(DATA SHOWN)

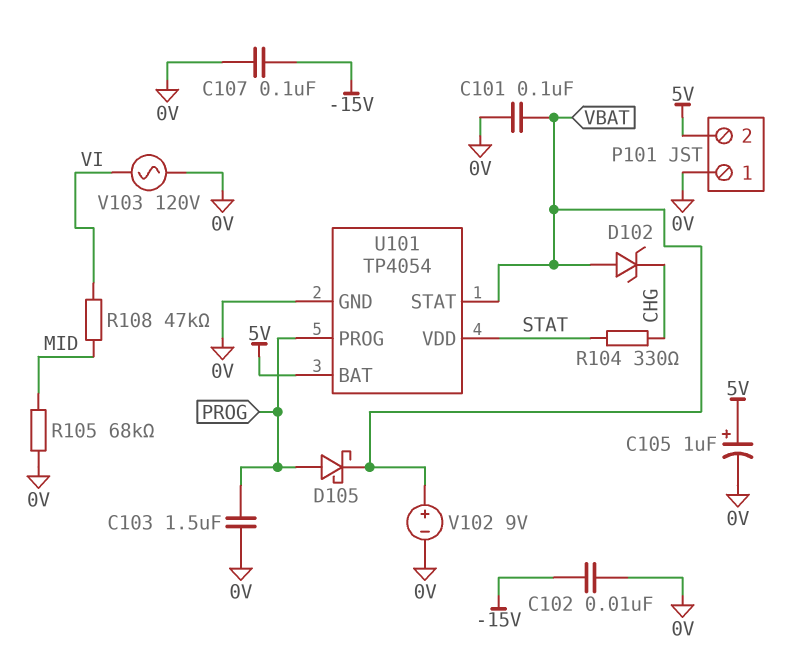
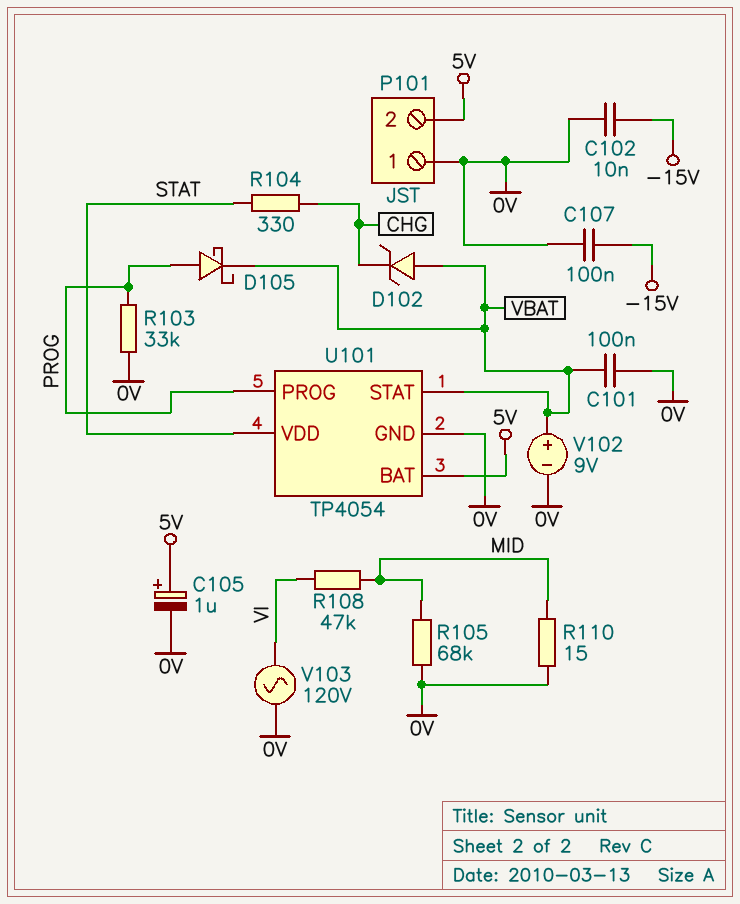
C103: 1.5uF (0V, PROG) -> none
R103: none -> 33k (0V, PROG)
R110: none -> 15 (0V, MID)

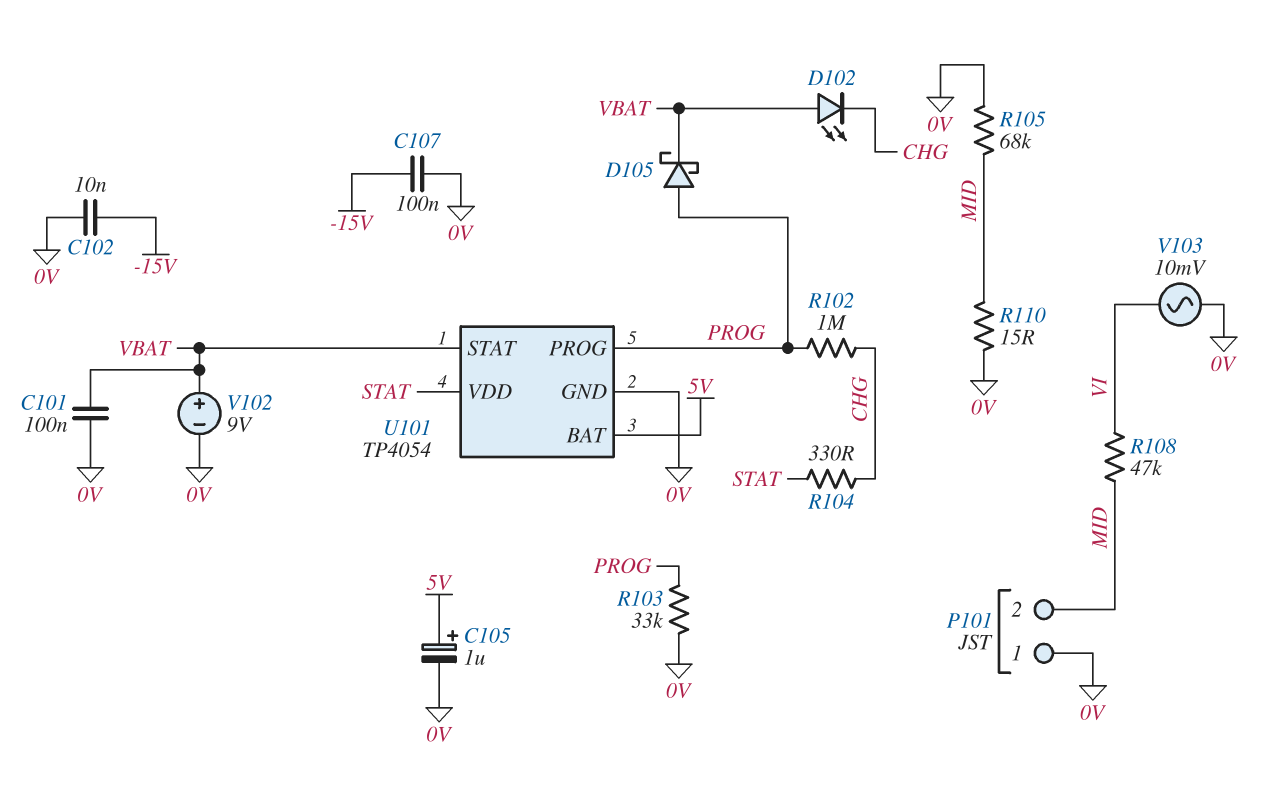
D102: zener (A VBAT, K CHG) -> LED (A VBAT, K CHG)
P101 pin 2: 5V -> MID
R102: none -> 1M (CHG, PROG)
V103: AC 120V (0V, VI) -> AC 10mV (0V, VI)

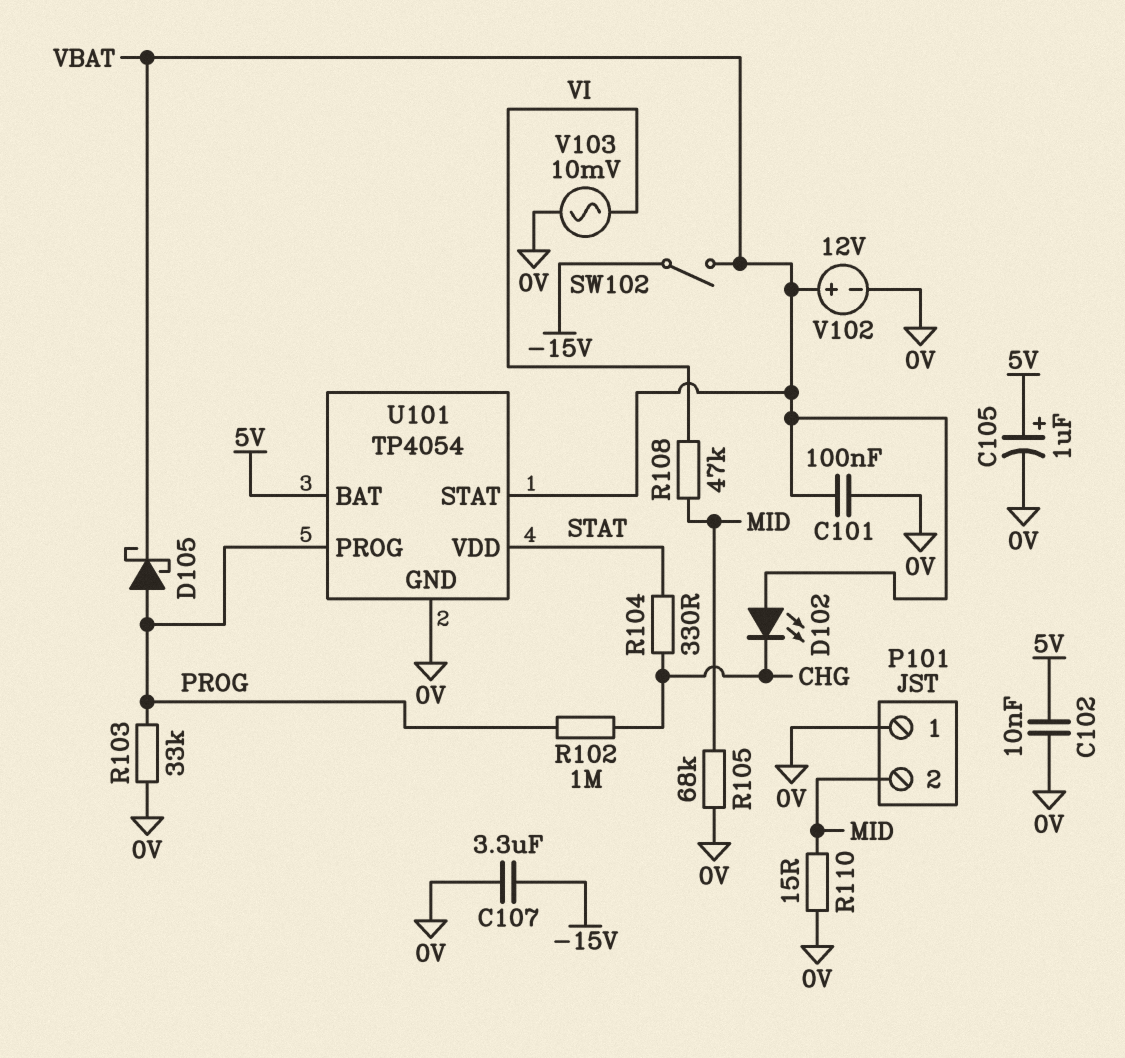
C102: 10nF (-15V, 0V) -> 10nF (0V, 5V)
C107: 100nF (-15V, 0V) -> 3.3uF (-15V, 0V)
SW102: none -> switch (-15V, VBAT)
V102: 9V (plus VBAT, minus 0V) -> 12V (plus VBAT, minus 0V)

(End DATA SHOWN)

▸ INSTRUCTIONS TO FOLLOW
Would it be possible to copy the material exactly, excluding the images?

▸ RESPONSE
C103: 1.5uF (0V, PROG) -> none
R103: none -> 33k (0V, PROG)
R110: none -> 15 (0V, MID)

D102: zener (A VBAT, K CHG) -> LED (A VBAT, K CHG)
P101 pin 2: 5V -> MID
R102: none -> 1M (CHG, PROG)
V103: AC 120V (0V, VI) -> AC 10mV (0V, VI)

C102: 10nF (-15V, 0V) -> 10nF (0V, 5V)
C107: 100nF (-15V, 0V) -> 3.3uF (-15V, 0V)
SW102: none -> switch (-15V, VBAT)
V102: 9V (plus VBAT, minus 0V) -> 12V (plus VBAT, minus 0V)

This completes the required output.